(ABOUT THIS EXERCISE):
Check every line of the records below for the string "tape" and copy the ones that have it.

Coordinate-based change listings:

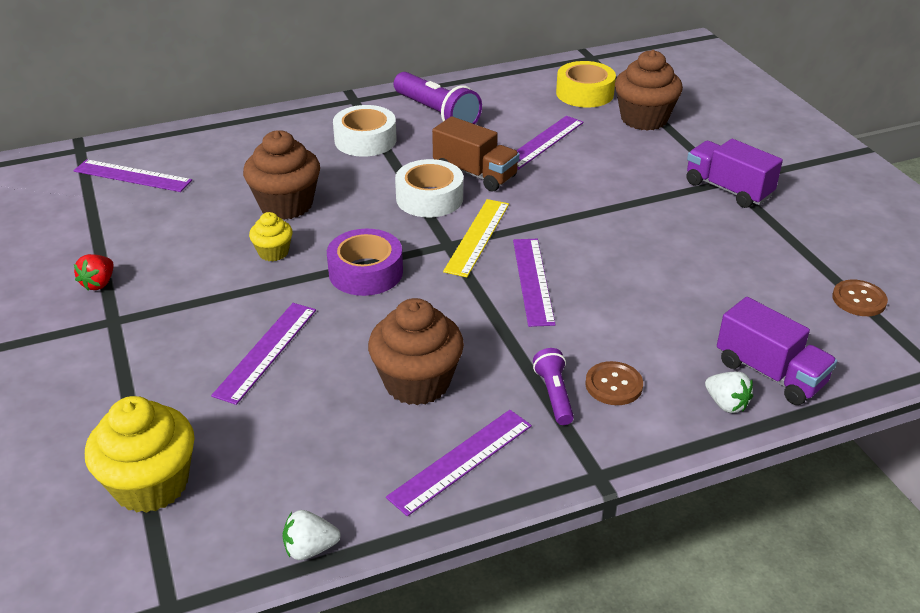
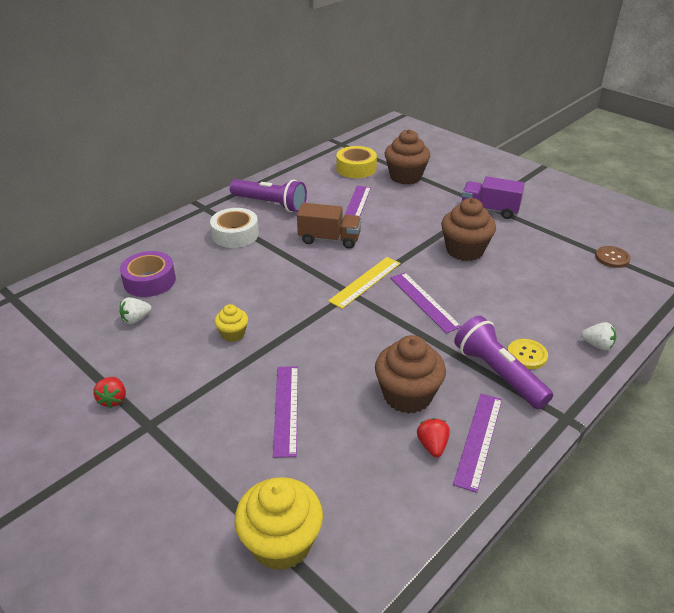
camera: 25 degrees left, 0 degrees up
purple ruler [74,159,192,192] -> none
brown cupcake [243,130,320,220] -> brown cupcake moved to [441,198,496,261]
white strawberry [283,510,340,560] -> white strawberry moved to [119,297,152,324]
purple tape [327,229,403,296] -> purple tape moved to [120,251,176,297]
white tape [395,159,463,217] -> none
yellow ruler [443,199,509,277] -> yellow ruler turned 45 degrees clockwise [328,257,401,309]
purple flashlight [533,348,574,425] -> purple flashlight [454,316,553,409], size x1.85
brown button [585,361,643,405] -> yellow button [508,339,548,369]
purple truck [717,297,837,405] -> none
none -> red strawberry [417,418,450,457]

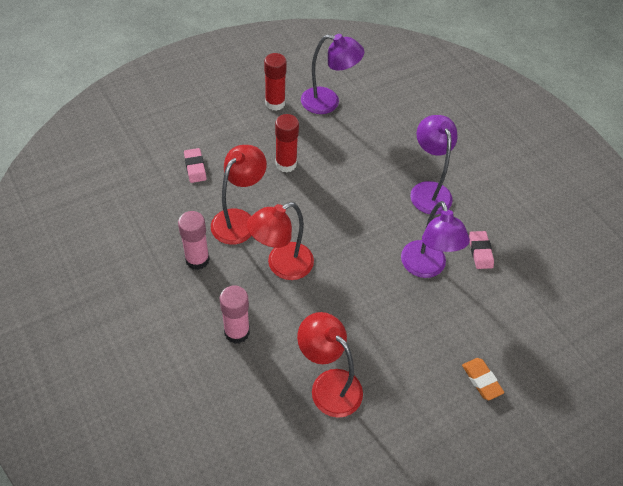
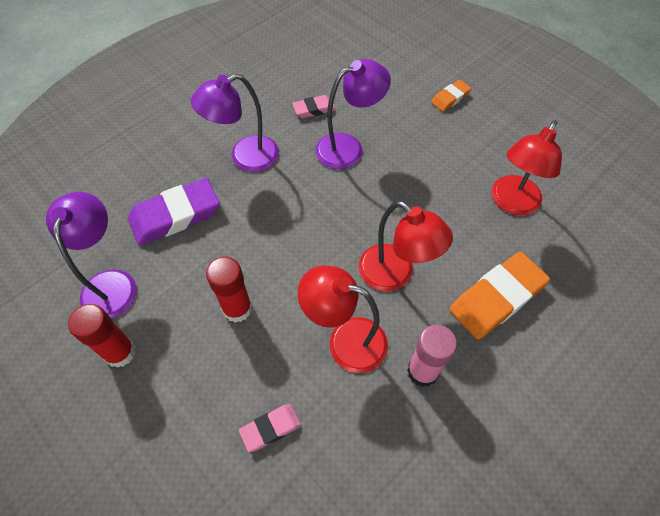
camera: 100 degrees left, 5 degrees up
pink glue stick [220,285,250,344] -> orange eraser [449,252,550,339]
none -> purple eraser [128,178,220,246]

(ANSWER SECTION):
purple tape [327,229,403,296] -> purple tape moved to [120,251,176,297]
white tape [395,159,463,217] -> none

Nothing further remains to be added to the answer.